*** Exercise materials Section Begins ***

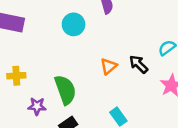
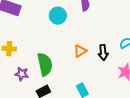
black arrow: (139, 64) -> (103, 52), turned -147

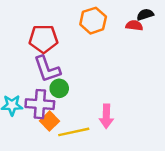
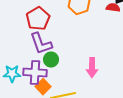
red pentagon: (43, 39) -> (38, 19), turned -30
pink arrow: (106, 116) -> (92, 68), moved

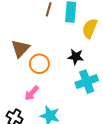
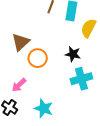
pink arrow: (32, 93) -> (19, 85), moved

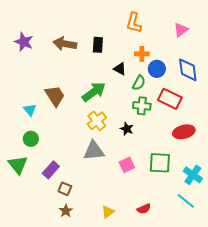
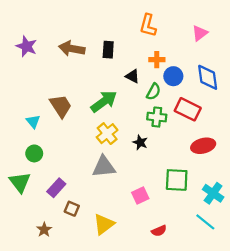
pink square: (127, 165) -> (140, 195), moved
brown star: (66, 211) -> (44, 230), moved
yellow triangle: (108, 212) -> (104, 224), moved, size x1.5

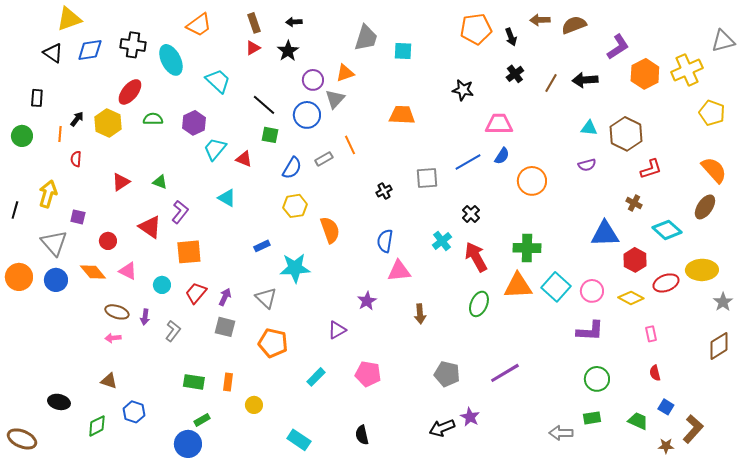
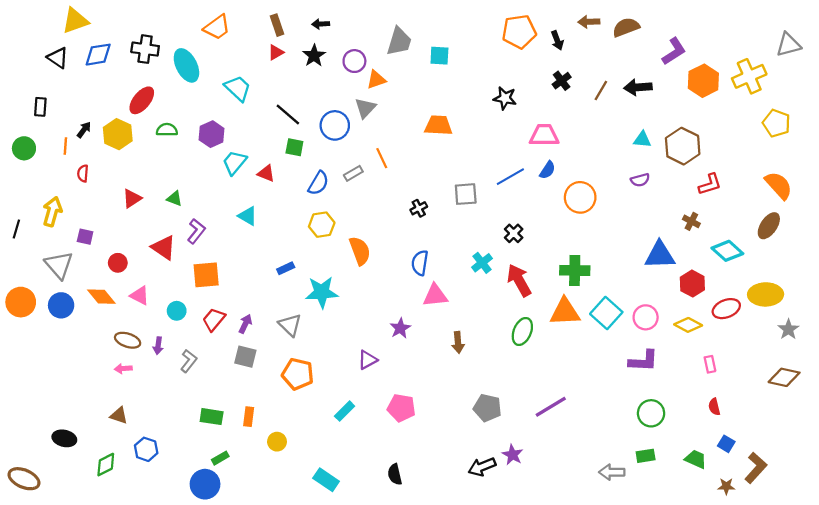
purple circle: (313, 80) -> (354, 61), moved
brown diamond: (719, 346) -> (784, 377), turned 44

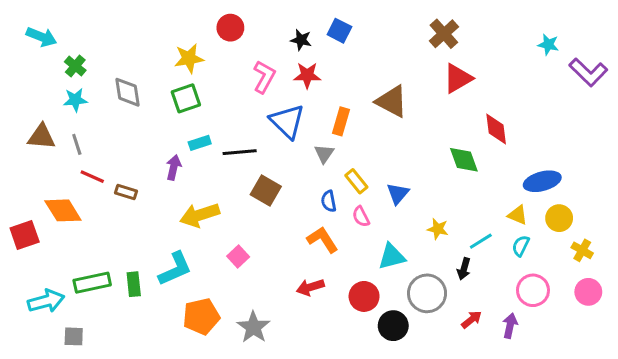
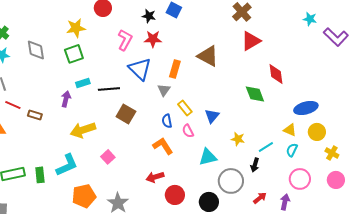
red circle: (364, 296) -> (175, 195), moved

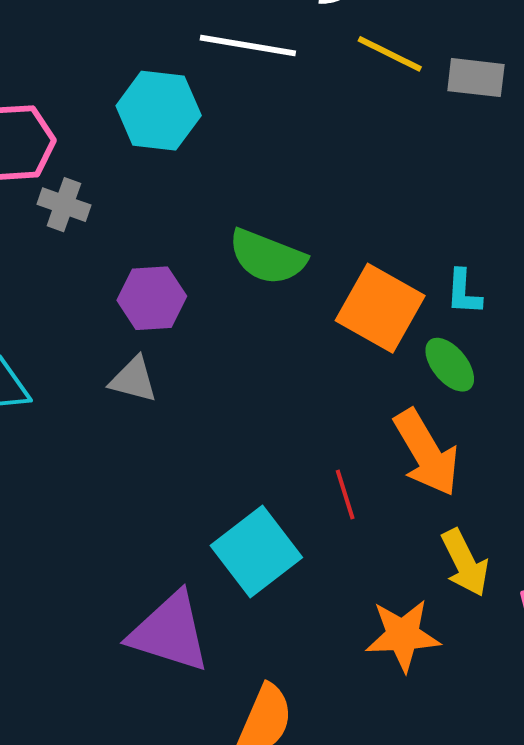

*** Exercise materials Section Ends ***

> _Activity_: Which lines in the data above contain "arrow"? Show each one.

> _Answer box_:
black arrow: (139, 64) -> (103, 52), turned -147
pink arrow: (106, 116) -> (92, 68), moved
pink arrow: (32, 93) -> (19, 85), moved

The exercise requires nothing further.